## WORK REQUIRED
Exact reproduction of all the entries is required, without any of their pictures.

^^^^^^^^

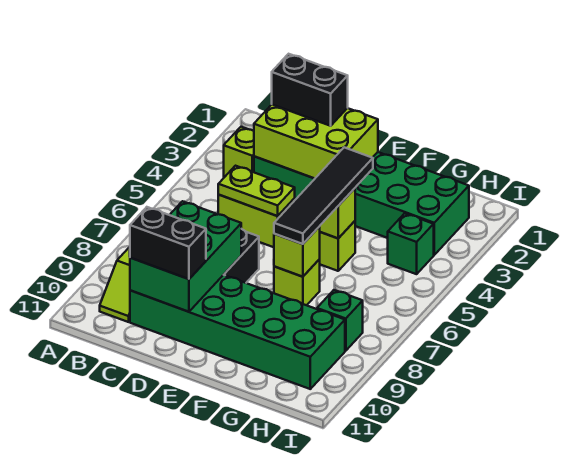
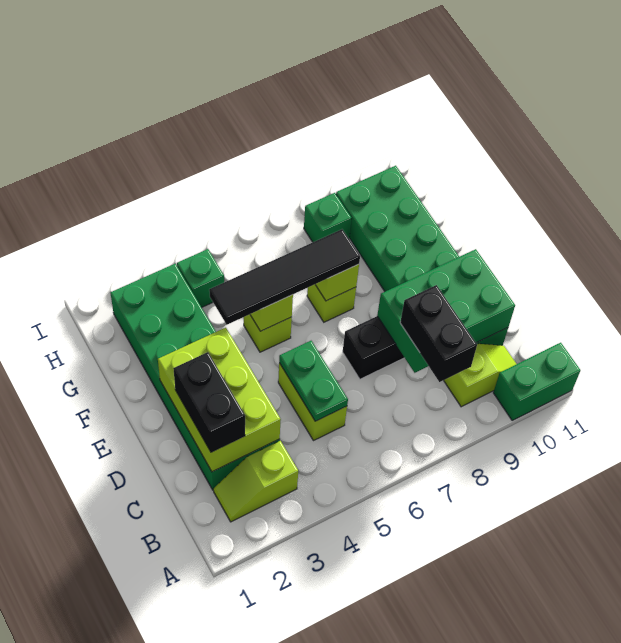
none -> green brick A10:A11 level 1
lime plate C5:D5 level 2 -> green plate C5:D5 level 2
black brick C10:D10 level 3 -> black brick B8:C8 level 3

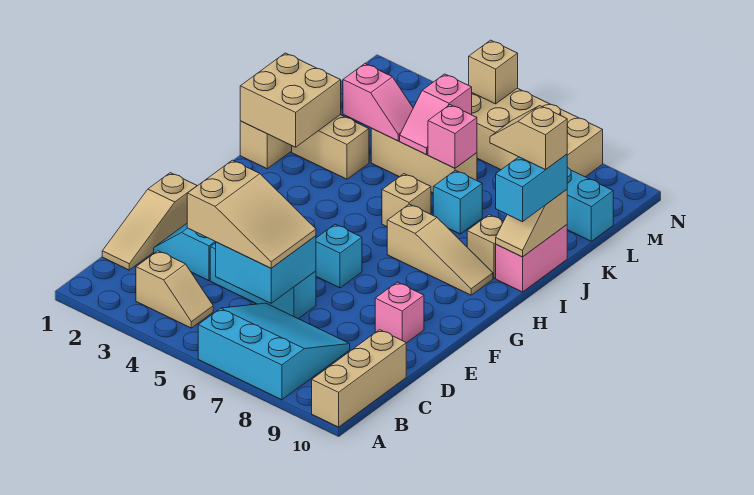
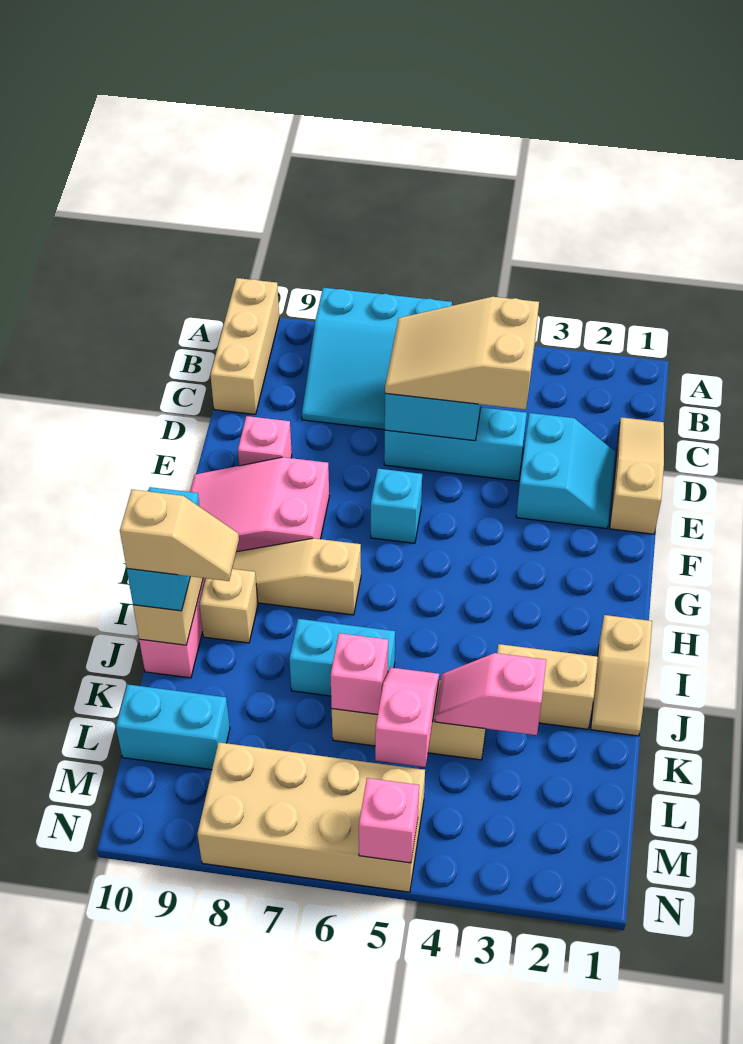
tan slope B3:B4 level 1 top 3 -> none
none -> pink slope F8:G10 level 1 top 8
tan brick I1:J2 level 2 -> none
tan brick I6 level 1 -> none
cyan brick J7 level 1 -> cyan brick J6:J7 level 1
tan brick N5 level 2 -> pink brick N5 level 2

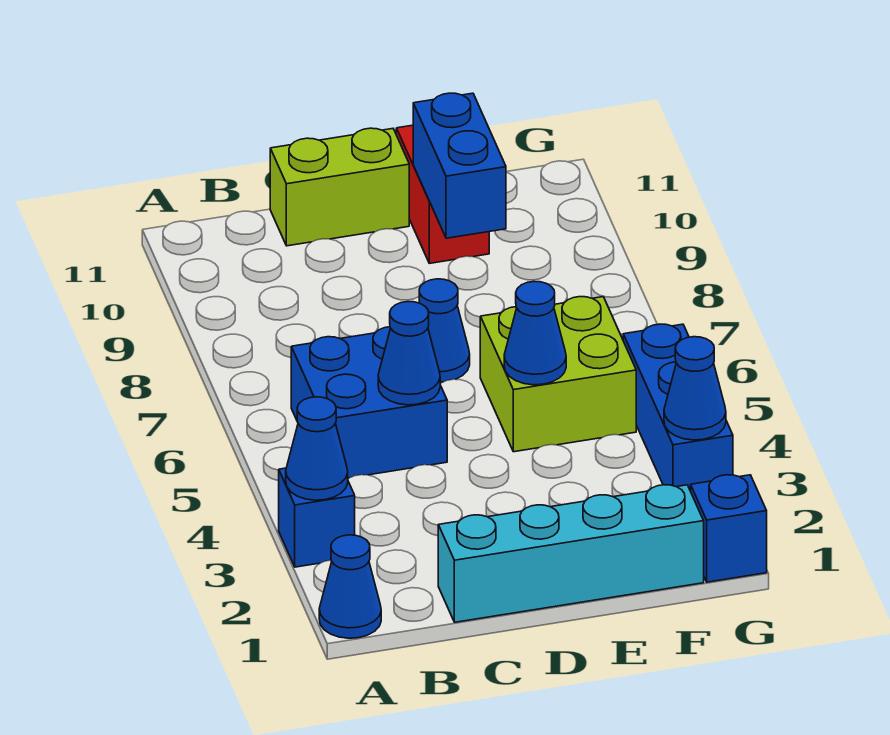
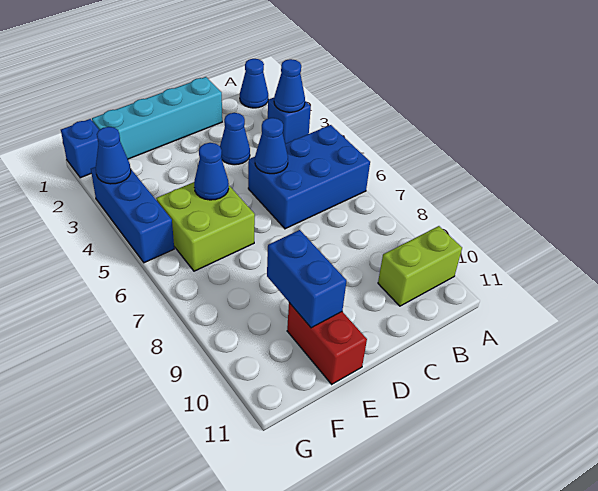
blue brick B5:C6 level 1 -> blue brick A5:C6 level 1
lime brick C11:D11 level 1 -> lime brick A10:B10 level 1
blue cone D7 level 1 -> blue cone C3 level 1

^^^^^^^^

## THE COMPLETED TASK
none -> green brick A10:A11 level 1
lime plate C5:D5 level 2 -> green plate C5:D5 level 2
black brick C10:D10 level 3 -> black brick B8:C8 level 3

tan slope B3:B4 level 1 top 3 -> none
none -> pink slope F8:G10 level 1 top 8
tan brick I1:J2 level 2 -> none
tan brick I6 level 1 -> none
cyan brick J7 level 1 -> cyan brick J6:J7 level 1
tan brick N5 level 2 -> pink brick N5 level 2

blue brick B5:C6 level 1 -> blue brick A5:C6 level 1
lime brick C11:D11 level 1 -> lime brick A10:B10 level 1
blue cone D7 level 1 -> blue cone C3 level 1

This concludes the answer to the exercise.